== MATERIAL FOR THIS TASK ==

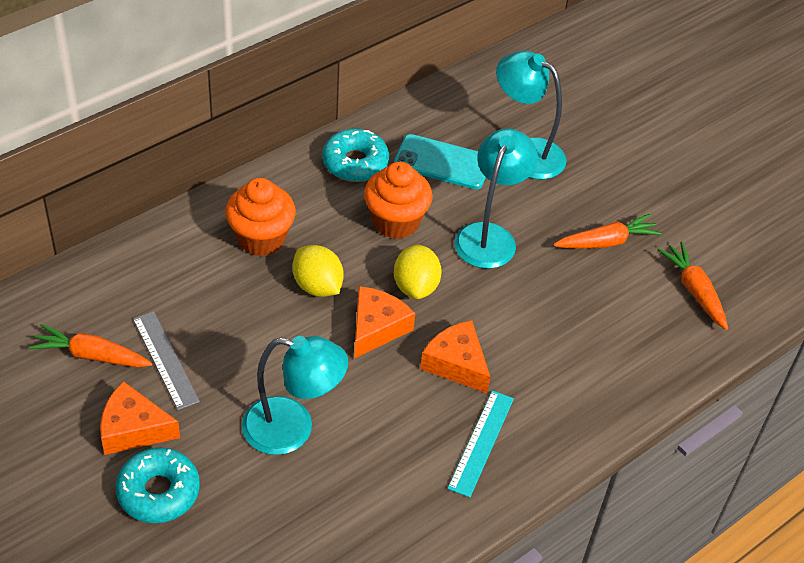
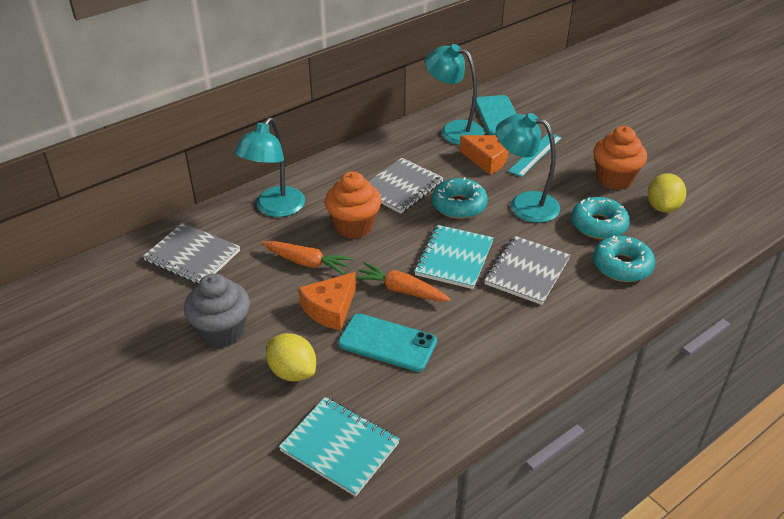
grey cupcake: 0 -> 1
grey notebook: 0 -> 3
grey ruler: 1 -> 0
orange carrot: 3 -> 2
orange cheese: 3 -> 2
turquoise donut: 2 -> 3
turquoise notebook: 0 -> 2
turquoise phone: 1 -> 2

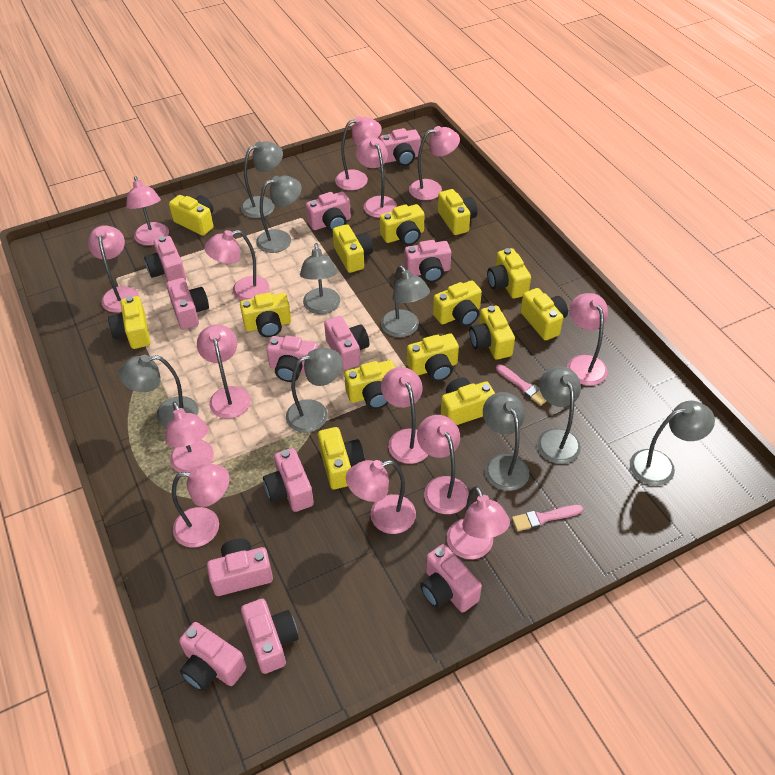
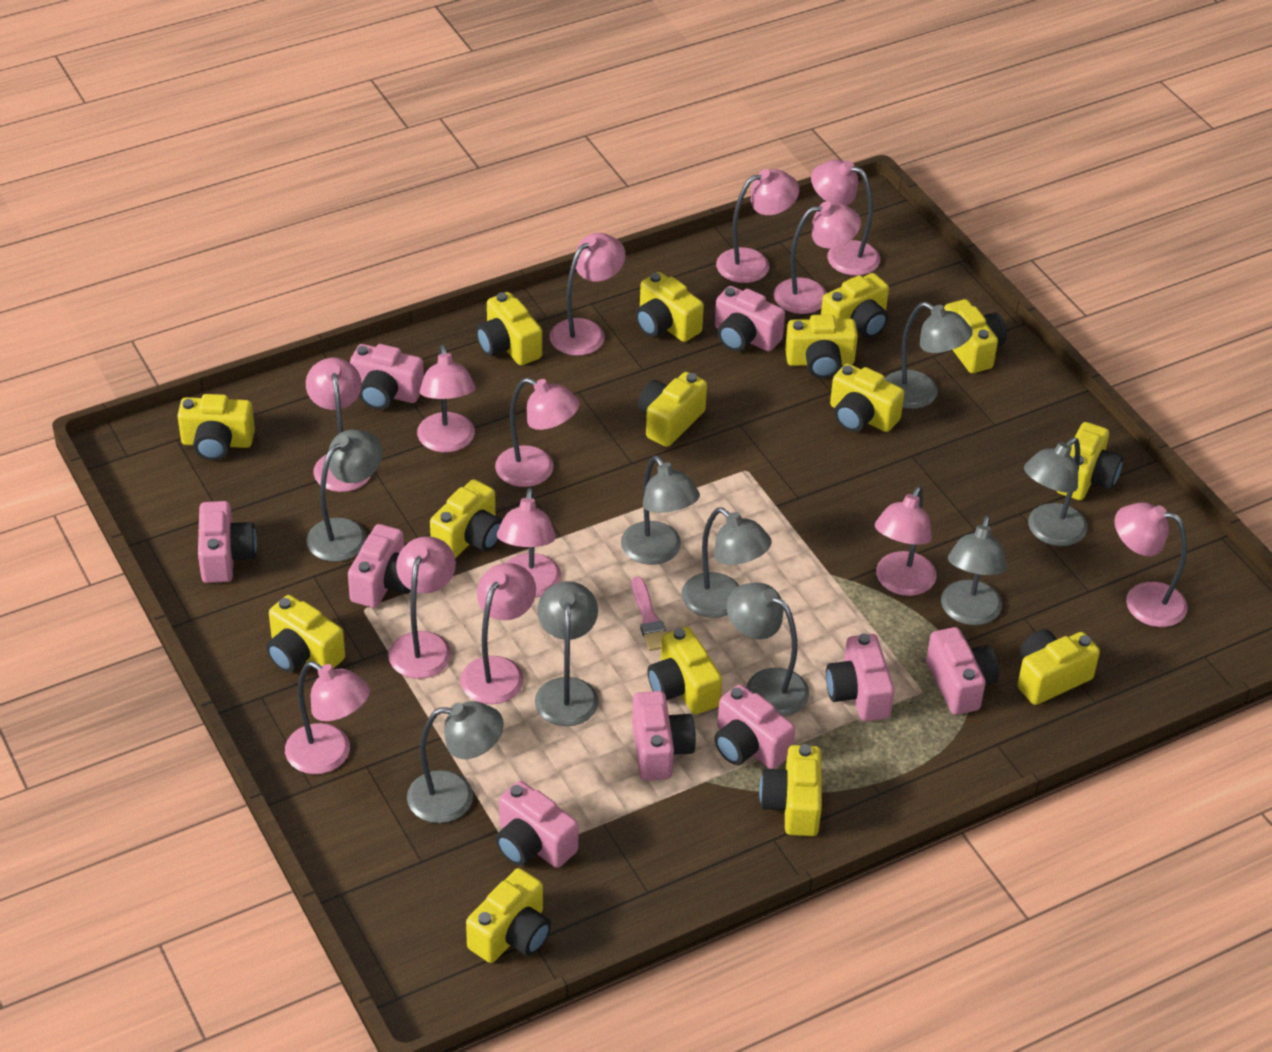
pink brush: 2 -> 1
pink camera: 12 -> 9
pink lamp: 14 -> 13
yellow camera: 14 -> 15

===
== MATERIAL FOR THIS TASK ==

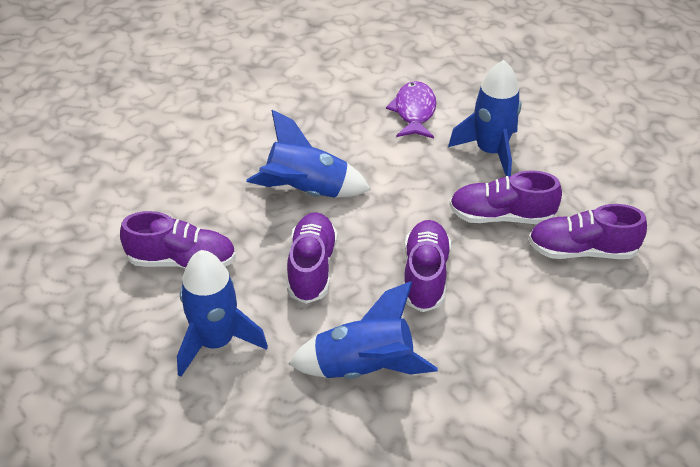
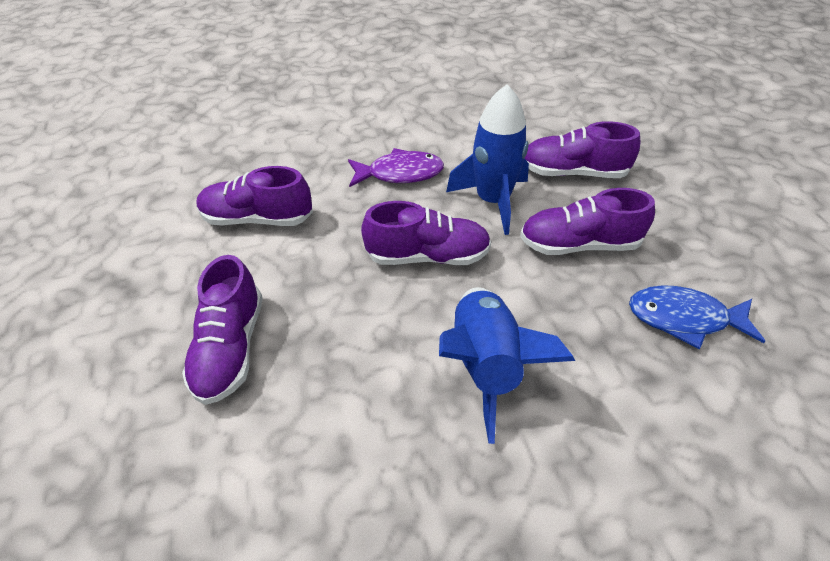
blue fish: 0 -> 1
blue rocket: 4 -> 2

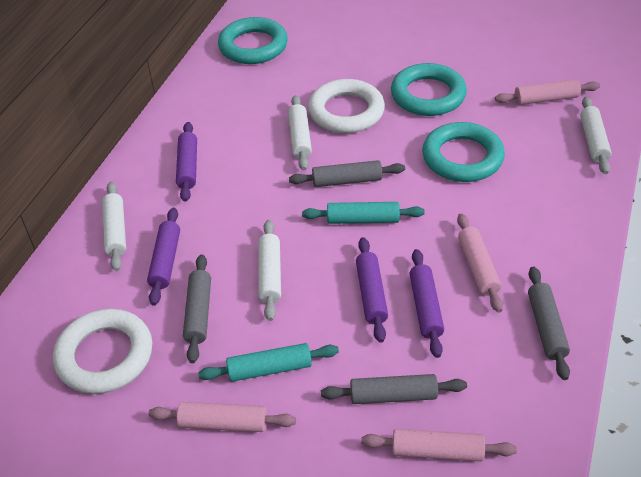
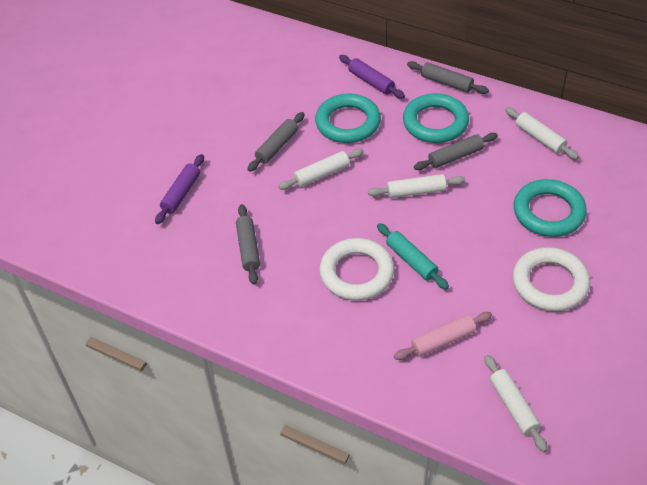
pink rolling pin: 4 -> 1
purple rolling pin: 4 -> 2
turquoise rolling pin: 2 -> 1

===
== MATERIAL FOR THIS TASK ==

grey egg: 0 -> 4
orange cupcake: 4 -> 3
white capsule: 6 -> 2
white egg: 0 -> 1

===

EXERCISE DETAILS:
Only the lines of the listing above from the one with "orange cheese: 3 -> 2" through the one with "yellow camera: 14 -> 15" should be output, exactly, with both ends kept and pictures left out.

SOLUTION:
orange cheese: 3 -> 2
turquoise donut: 2 -> 3
turquoise notebook: 0 -> 2
turquoise phone: 1 -> 2

pink brush: 2 -> 1
pink camera: 12 -> 9
pink lamp: 14 -> 13
yellow camera: 14 -> 15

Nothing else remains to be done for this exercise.